_Instructions to follow_
It is required that the lines from the top of the listing through the line with "(531, 438) = (443, 468): none -> brown button" be reproduced exactly, excluding pictures.

_Available data_

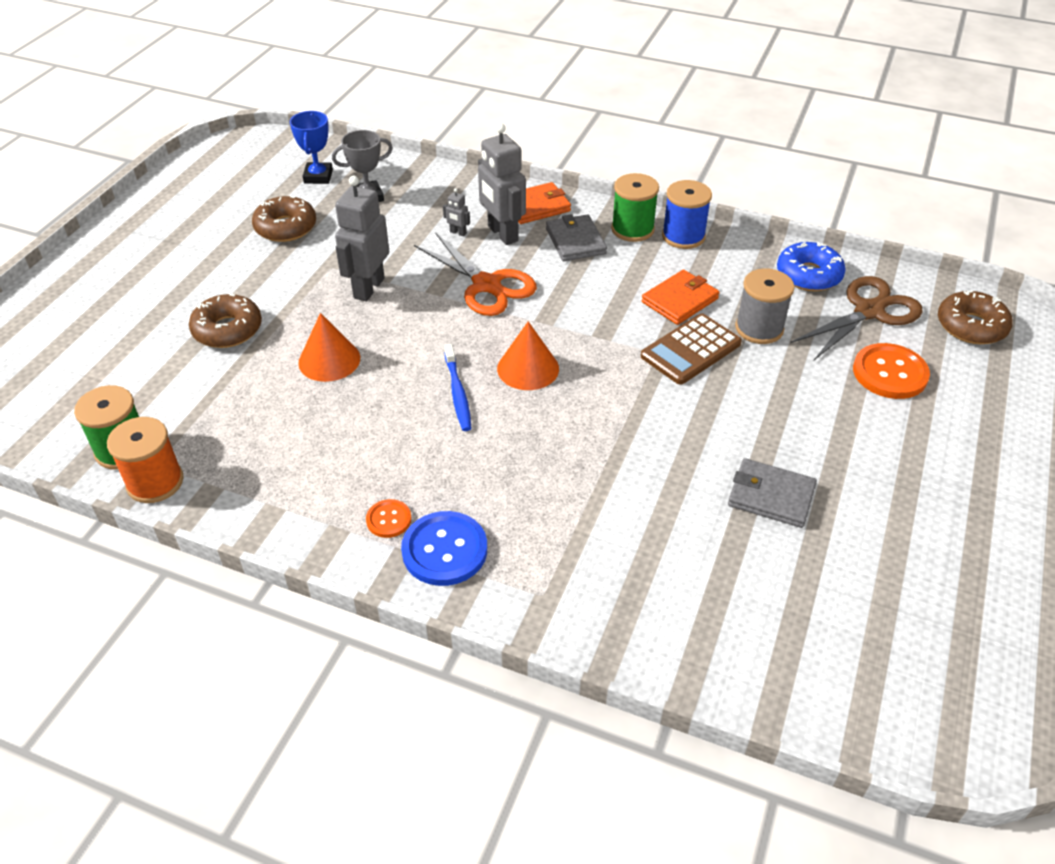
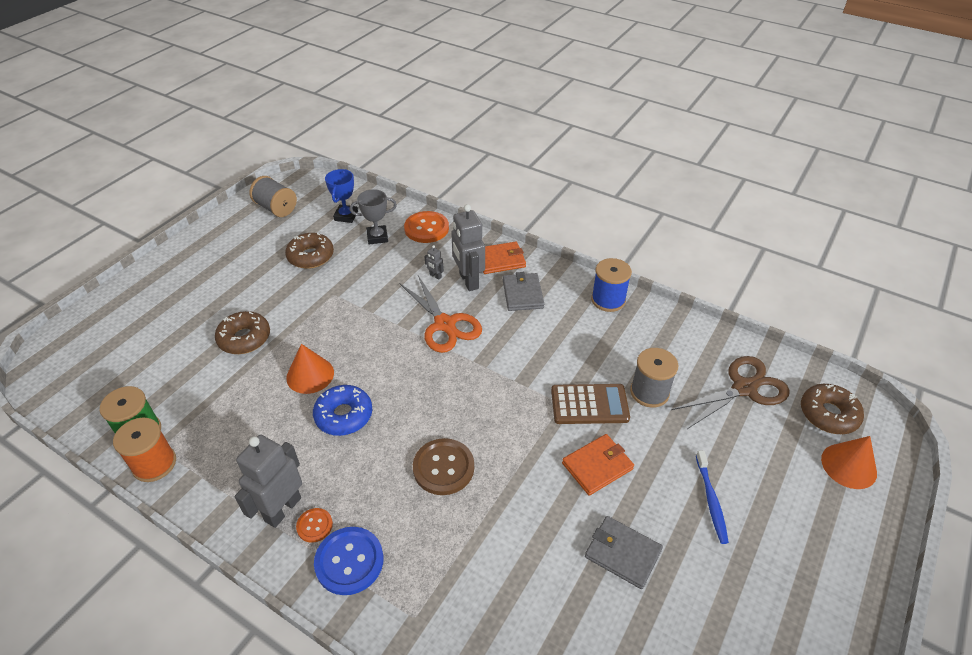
camera: 10 degrees right, 0 degrees up
(219, 176) = (276, 208): none -> grey spool
(368, 288) = (356, 316): grey robot -> grey robot (282, 509)
(458, 393) = (397, 418): blue toothbrush -> blue toothbrush (711, 500)
(528, 368) = (457, 403): orange cone -> orange cone (848, 466)
(531, 438) = (443, 468): none -> brown button
(632, 229) = (569, 289): green spool -> none
(680, 300) = (591, 357): orange wallet -> orange wallet (597, 466)
(691, 350) = (589, 404): brown calculator -> brown calculator turned 150 degrees counterclockwise
(808, 275) = (701, 348): blue donut -> blue donut (344, 415)
(890, 373) = (749, 449): orange button -> orange button (426, 228)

_Expected output_
camera: 10 degrees right, 0 degrees up
(219, 176) = (276, 208): none -> grey spool
(368, 288) = (356, 316): grey robot -> grey robot (282, 509)
(458, 393) = (397, 418): blue toothbrush -> blue toothbrush (711, 500)
(528, 368) = (457, 403): orange cone -> orange cone (848, 466)
(531, 438) = (443, 468): none -> brown button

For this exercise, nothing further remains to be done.